---------- RECORDS SHOWN
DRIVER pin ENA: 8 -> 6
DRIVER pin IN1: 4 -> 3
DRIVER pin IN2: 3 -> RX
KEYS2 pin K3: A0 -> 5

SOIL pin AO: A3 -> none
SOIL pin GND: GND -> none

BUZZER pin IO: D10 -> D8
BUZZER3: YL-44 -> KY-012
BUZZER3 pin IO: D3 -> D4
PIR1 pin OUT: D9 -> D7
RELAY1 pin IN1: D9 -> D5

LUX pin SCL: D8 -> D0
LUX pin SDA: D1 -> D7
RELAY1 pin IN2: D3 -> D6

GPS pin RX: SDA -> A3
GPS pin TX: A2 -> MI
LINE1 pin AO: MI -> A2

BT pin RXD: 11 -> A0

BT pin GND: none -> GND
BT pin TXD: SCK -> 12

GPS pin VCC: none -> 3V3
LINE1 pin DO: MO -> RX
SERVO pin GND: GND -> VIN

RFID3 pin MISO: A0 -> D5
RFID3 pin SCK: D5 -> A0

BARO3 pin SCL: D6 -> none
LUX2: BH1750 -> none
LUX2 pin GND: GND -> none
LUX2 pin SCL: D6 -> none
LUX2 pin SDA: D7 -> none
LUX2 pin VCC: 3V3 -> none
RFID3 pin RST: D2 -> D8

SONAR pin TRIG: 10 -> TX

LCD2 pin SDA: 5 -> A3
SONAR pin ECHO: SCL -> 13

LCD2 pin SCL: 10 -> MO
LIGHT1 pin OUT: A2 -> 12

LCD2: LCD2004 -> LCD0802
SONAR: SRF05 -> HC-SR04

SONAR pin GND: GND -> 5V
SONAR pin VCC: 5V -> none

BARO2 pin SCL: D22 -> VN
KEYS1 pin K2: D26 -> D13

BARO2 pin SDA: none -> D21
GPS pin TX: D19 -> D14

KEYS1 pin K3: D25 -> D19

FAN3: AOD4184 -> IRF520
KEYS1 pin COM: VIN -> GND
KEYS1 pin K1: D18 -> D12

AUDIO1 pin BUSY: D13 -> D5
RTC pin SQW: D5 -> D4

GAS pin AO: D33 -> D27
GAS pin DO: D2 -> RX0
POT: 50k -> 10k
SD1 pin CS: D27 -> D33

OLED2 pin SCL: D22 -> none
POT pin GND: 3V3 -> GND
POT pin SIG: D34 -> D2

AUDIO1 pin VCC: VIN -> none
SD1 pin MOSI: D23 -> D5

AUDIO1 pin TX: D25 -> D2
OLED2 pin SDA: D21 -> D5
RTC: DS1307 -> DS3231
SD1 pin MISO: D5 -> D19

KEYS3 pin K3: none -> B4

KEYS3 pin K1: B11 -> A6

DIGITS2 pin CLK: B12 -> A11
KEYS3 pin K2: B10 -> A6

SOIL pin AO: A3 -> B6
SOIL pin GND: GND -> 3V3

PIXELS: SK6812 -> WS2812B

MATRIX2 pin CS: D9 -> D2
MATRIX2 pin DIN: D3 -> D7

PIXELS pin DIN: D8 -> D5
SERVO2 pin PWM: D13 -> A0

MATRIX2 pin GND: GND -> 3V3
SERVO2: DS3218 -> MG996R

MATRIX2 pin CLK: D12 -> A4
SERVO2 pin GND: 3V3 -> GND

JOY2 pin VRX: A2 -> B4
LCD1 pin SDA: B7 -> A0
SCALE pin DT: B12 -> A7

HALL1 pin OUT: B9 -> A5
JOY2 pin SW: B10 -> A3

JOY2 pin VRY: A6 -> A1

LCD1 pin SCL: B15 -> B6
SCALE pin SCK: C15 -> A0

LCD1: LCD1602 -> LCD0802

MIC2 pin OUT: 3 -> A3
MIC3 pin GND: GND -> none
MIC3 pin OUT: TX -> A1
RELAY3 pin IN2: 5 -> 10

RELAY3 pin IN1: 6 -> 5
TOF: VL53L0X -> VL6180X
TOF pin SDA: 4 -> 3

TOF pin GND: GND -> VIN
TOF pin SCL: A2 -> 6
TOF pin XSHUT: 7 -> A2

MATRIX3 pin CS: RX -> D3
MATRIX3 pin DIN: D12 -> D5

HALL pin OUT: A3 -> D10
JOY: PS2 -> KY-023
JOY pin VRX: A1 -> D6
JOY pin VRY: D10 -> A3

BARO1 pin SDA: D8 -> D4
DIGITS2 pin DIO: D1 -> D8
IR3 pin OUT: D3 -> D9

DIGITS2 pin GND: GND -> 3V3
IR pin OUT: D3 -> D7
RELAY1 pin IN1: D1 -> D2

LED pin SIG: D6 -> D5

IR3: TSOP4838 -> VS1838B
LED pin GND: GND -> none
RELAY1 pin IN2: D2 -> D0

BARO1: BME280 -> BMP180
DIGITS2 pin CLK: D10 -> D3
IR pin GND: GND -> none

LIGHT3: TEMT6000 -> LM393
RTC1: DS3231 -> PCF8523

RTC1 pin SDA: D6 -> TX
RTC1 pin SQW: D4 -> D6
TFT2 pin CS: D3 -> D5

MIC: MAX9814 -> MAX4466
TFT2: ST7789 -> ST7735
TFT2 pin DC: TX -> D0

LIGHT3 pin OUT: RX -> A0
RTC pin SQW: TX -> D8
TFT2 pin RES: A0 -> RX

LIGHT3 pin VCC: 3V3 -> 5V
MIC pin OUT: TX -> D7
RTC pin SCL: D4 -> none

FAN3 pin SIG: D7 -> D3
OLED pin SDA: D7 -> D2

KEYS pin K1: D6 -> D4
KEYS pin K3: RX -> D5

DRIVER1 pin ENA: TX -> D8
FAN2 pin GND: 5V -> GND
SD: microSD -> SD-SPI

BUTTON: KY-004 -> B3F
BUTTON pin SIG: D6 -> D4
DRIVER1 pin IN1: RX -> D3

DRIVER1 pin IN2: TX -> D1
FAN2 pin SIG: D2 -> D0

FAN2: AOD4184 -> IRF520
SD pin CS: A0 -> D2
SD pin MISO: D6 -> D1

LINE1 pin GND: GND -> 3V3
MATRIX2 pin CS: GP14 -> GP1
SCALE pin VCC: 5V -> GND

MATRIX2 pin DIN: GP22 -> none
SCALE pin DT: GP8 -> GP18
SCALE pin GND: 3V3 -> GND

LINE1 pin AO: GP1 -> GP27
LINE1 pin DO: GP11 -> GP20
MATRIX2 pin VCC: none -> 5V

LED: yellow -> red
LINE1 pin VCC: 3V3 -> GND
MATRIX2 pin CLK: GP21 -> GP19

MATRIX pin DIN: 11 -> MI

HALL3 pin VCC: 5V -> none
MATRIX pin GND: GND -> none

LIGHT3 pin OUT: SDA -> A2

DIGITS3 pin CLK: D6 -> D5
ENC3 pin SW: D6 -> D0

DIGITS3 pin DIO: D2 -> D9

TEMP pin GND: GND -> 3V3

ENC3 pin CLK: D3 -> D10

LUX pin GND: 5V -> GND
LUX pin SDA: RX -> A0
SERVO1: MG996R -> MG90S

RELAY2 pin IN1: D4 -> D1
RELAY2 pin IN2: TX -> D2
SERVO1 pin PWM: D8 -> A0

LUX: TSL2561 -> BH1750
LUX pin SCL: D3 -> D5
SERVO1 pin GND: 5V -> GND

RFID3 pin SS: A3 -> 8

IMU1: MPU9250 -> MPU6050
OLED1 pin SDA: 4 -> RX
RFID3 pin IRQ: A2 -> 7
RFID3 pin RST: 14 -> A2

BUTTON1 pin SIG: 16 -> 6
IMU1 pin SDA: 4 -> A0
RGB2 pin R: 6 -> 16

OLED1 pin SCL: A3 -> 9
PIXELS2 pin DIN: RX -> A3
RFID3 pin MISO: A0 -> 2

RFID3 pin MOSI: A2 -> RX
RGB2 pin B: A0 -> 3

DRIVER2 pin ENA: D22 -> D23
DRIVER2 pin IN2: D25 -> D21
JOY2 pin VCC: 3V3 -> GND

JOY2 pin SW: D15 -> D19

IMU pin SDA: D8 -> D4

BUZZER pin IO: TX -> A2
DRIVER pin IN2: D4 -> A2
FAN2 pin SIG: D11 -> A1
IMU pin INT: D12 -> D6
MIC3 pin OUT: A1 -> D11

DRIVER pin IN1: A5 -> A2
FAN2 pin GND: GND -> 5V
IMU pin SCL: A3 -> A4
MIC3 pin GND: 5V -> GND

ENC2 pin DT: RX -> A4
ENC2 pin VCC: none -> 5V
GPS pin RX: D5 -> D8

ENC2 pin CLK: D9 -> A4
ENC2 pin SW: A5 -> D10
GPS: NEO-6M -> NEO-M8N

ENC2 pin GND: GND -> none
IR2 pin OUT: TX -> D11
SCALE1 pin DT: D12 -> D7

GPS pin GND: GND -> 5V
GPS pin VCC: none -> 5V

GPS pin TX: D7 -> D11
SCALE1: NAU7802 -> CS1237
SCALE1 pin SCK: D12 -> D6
--------------------
Restate the data verbatim through the "BT pin GND: none -> GND" line.

DRIVER pin ENA: 8 -> 6
DRIVER pin IN1: 4 -> 3
DRIVER pin IN2: 3 -> RX
KEYS2 pin K3: A0 -> 5

SOIL pin AO: A3 -> none
SOIL pin GND: GND -> none

BUZZER pin IO: D10 -> D8
BUZZER3: YL-44 -> KY-012
BUZZER3 pin IO: D3 -> D4
PIR1 pin OUT: D9 -> D7
RELAY1 pin IN1: D9 -> D5

LUX pin SCL: D8 -> D0
LUX pin SDA: D1 -> D7
RELAY1 pin IN2: D3 -> D6

GPS pin RX: SDA -> A3
GPS pin TX: A2 -> MI
LINE1 pin AO: MI -> A2

BT pin RXD: 11 -> A0

BT pin GND: none -> GND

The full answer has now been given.